__ABOUT THIS TASK__: Everything in the listing must be repeated exactly, apart from the images.
****************************************
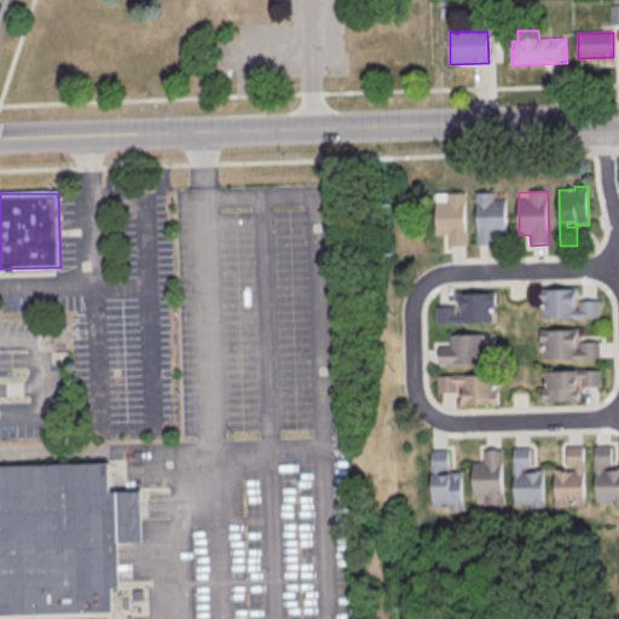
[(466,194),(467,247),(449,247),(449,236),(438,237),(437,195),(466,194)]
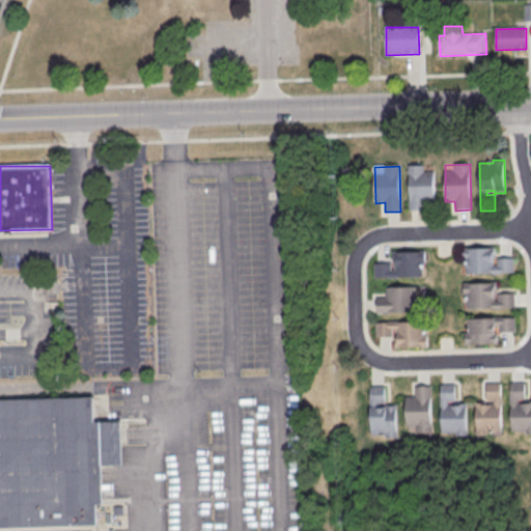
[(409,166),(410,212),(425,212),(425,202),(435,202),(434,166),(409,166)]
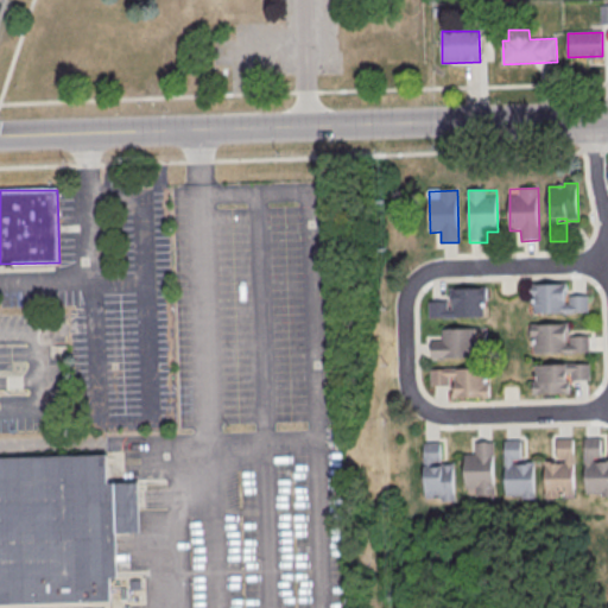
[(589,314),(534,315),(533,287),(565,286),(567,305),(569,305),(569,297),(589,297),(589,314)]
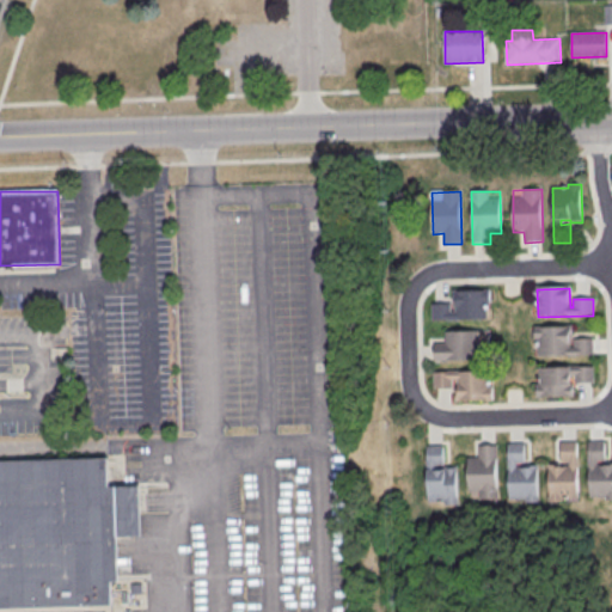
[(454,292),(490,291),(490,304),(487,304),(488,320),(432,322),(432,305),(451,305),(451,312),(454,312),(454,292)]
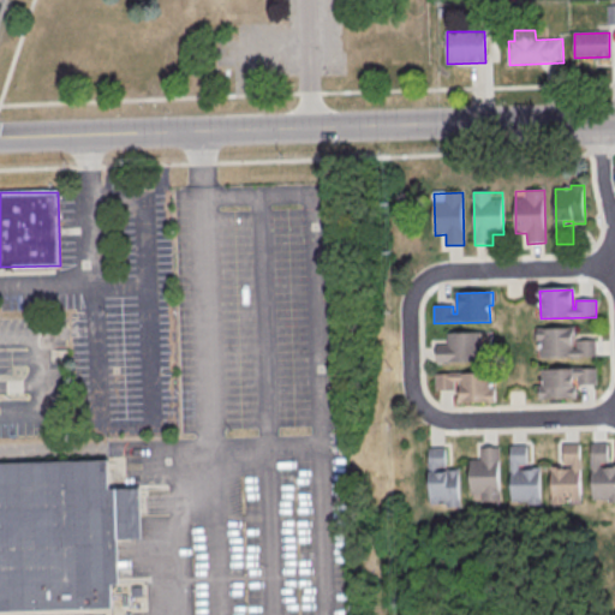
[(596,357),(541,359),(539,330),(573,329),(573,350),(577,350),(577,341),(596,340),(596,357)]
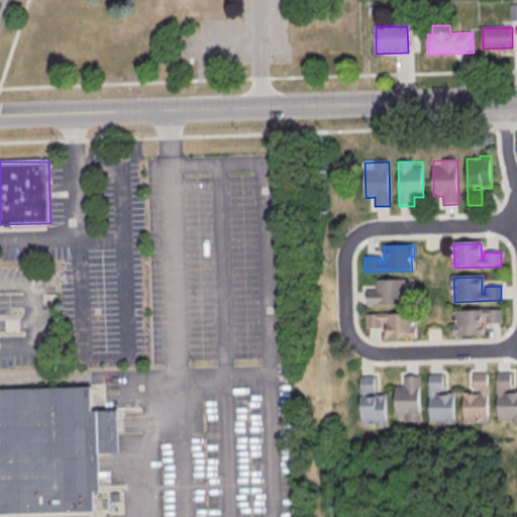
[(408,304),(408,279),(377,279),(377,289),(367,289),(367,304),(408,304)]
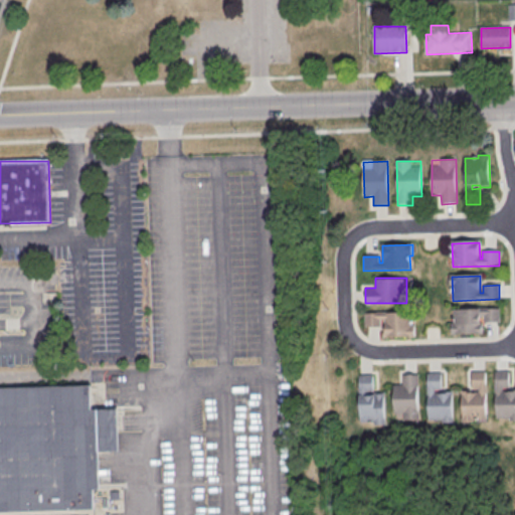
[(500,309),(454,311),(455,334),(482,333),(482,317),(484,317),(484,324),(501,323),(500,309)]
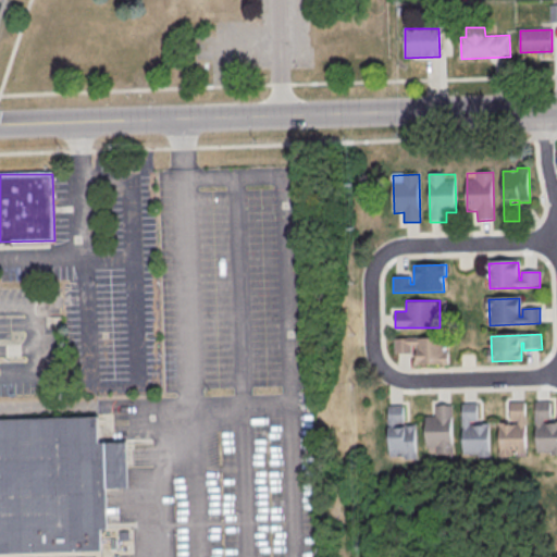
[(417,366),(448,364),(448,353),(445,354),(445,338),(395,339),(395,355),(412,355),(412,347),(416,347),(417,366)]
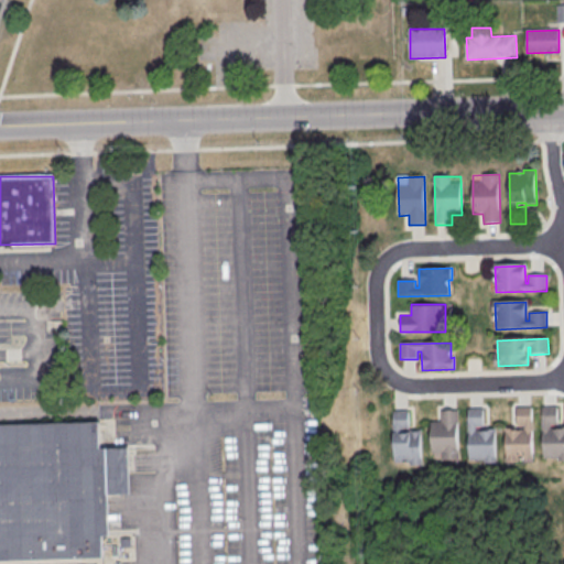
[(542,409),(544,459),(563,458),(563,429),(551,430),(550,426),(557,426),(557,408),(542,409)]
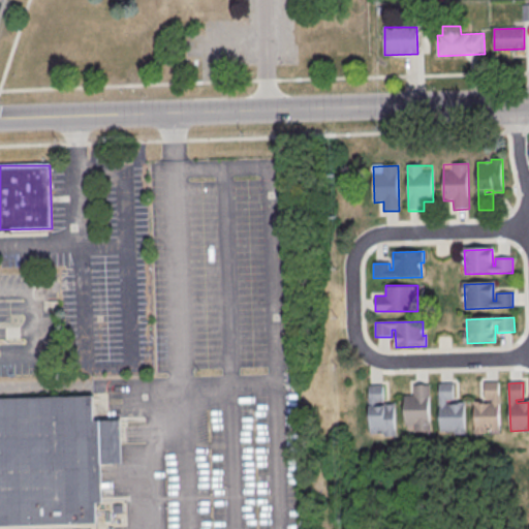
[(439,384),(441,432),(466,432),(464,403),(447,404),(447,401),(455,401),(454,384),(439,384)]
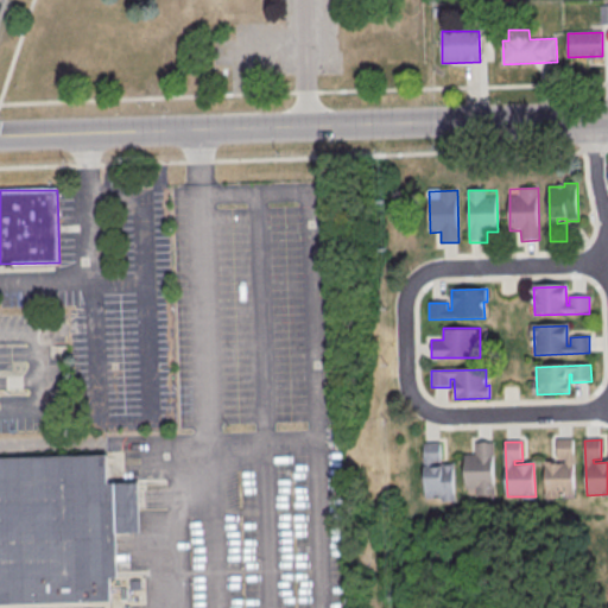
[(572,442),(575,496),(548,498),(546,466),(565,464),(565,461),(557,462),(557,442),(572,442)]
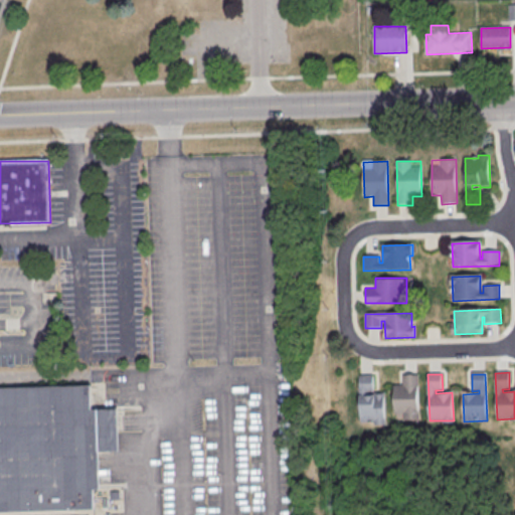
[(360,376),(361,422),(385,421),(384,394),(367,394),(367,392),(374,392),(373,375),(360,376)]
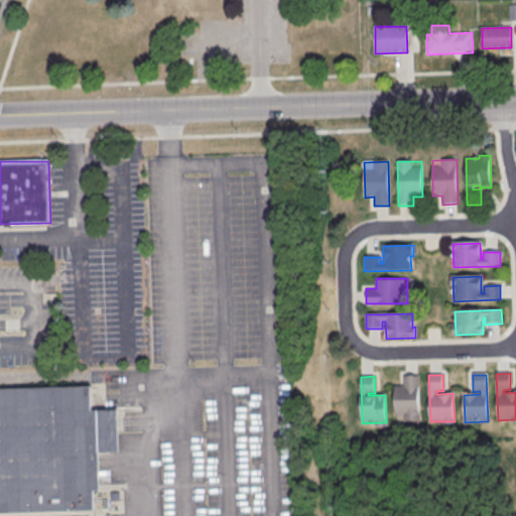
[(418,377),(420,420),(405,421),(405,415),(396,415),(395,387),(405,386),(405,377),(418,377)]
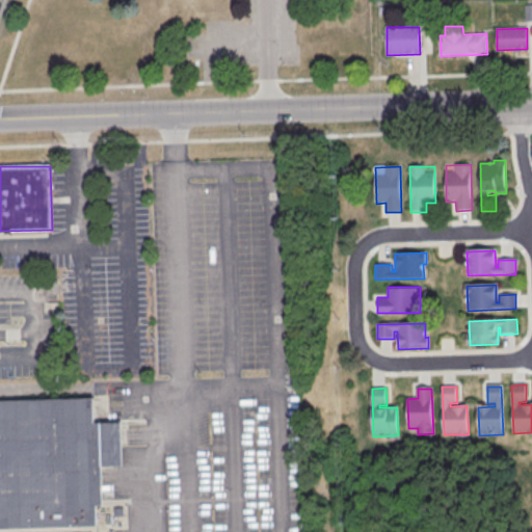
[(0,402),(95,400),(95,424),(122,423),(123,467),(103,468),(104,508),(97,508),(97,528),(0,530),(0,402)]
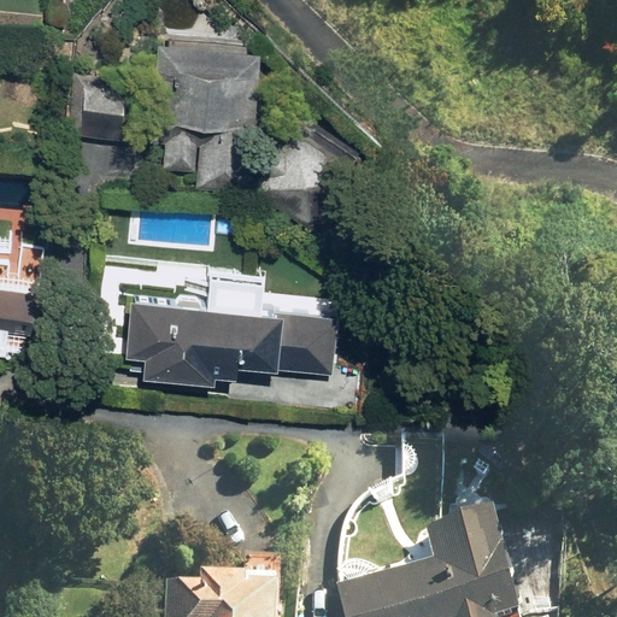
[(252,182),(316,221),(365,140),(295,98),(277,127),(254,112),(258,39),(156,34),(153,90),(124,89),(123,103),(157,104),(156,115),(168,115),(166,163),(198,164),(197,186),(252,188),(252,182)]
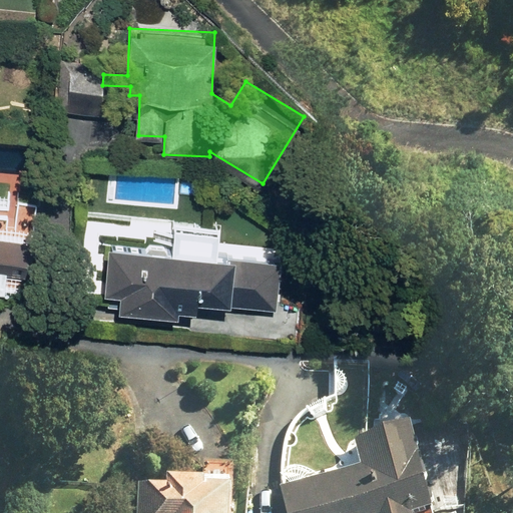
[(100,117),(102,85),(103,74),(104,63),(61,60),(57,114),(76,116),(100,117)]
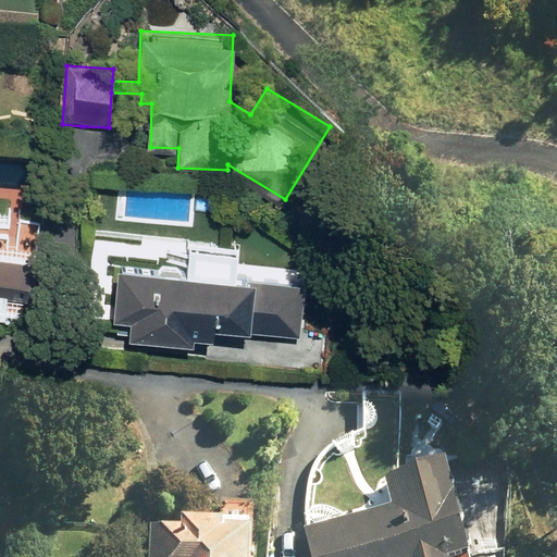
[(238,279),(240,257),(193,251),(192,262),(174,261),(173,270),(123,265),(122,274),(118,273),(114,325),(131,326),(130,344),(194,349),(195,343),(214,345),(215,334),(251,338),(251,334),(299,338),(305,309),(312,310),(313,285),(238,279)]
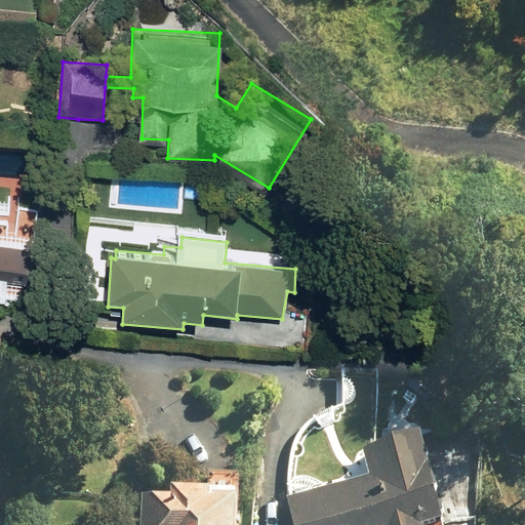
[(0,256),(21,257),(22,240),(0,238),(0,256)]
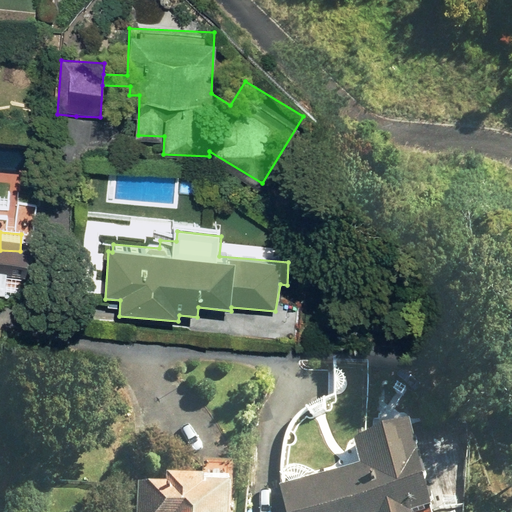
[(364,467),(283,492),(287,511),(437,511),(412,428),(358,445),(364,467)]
****************************************
__RESULT OF THIS TASK__:
[(466,194),(467,247),(449,247),(449,236),(438,237),(437,195),(466,194)]
[(409,166),(410,212),(425,212),(425,202),(435,202),(434,166),(409,166)]
[(589,314),(534,315),(533,287),(565,286),(567,305),(569,305),(569,297),(589,297),(589,314)]
[(454,292),(490,291),(490,304),(487,304),(488,320),(432,322),(432,305),(451,305),(451,312),(454,312),(454,292)]
[(596,357),(541,359),(539,330),(573,329),(573,350),(577,350),(577,341),(596,340),(596,357)]
[(408,304),(408,279),(377,279),(377,289),(367,289),(367,304),(408,304)]
[(500,309),(454,311),(455,334),(482,333),(482,317),(484,317),(484,324),(501,323),(500,309)]
[(417,366),(448,364),(448,353),(445,354),(445,338),(395,339),(395,355),(412,355),(412,347),(416,347),(417,366)]
[(542,409),(544,459),(563,458),(563,429),(551,430),(550,426),(557,426),(557,408),(542,409)]
[(439,384),(441,432),(466,432),(464,403),(447,404),(447,401),(455,401),(454,384),(439,384)]
[(572,442),(575,496),(548,498),(546,466),(565,464),(565,461),(557,462),(557,442),(572,442)]
[(360,376),(361,422),(385,421),(384,394),(367,394),(367,392),(374,392),(373,375),(360,376)]
[(418,377),(420,420),(405,421),(405,415),(396,415),(395,387),(405,386),(405,377),(418,377)]
[(0,402),(95,400),(95,424),(122,423),(123,467),(103,468),(104,508),(97,508),(97,528),(0,530),(0,402)]
[(252,182),(316,221),(365,140),(295,98),(277,127),(254,112),(258,39),(156,34),(153,90),(124,89),(123,103),(157,104),(156,115),(168,115),(166,163),(198,164),(197,186),(252,188),(252,182)]
[(100,117),(102,85),(103,74),(104,63),(61,60),(57,114),(76,116),(100,117)]
[(238,279),(240,257),(193,251),(192,262),(174,261),(173,270),(123,265),(122,274),(118,273),(114,325),(131,326),(130,344),(194,349),(195,343),(214,345),(215,334),(251,338),(251,334),(299,338),(305,309),(312,310),(313,285),(238,279)]
[(0,256),(21,257),(22,240),(0,238),(0,256)]
[(364,467),(283,492),(287,511),(437,511),(412,428),(358,445),(364,467)]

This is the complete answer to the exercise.